Top of Exercise data
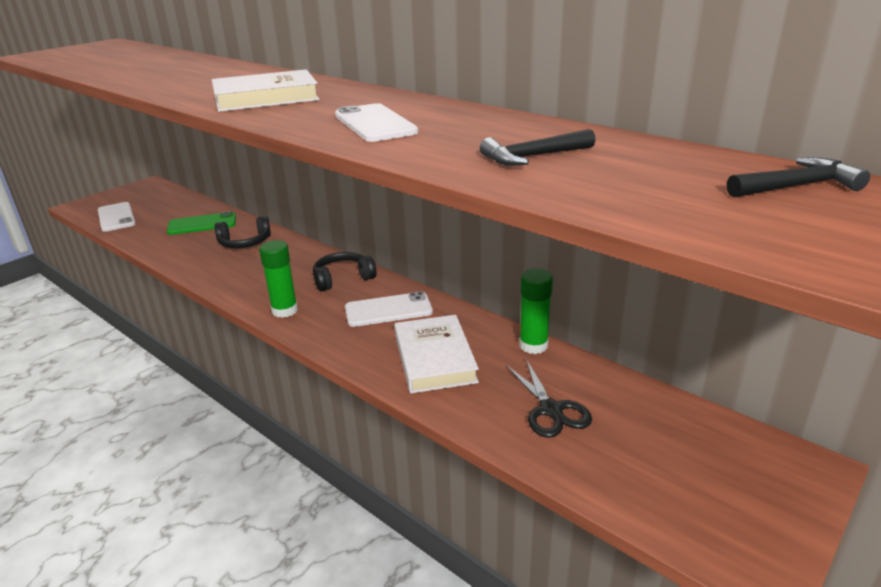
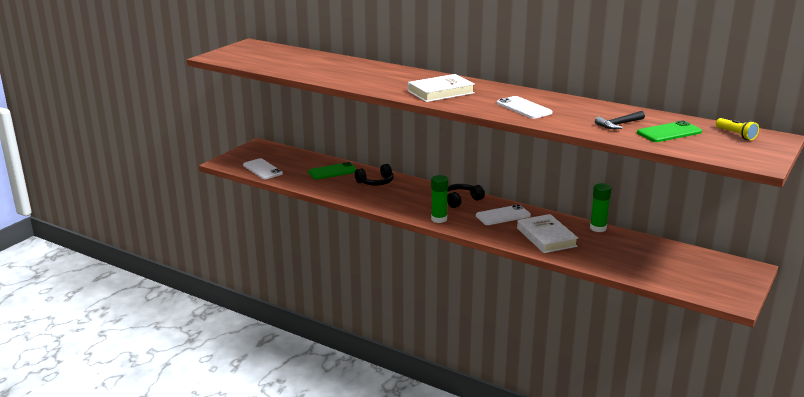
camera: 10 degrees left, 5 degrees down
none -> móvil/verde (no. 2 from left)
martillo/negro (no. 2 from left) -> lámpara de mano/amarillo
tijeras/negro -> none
Bottom of Exercise data
To do:
Give the number of lines that include the word "none" in the listing. Nothing else belongs in the reply.

Output below:
2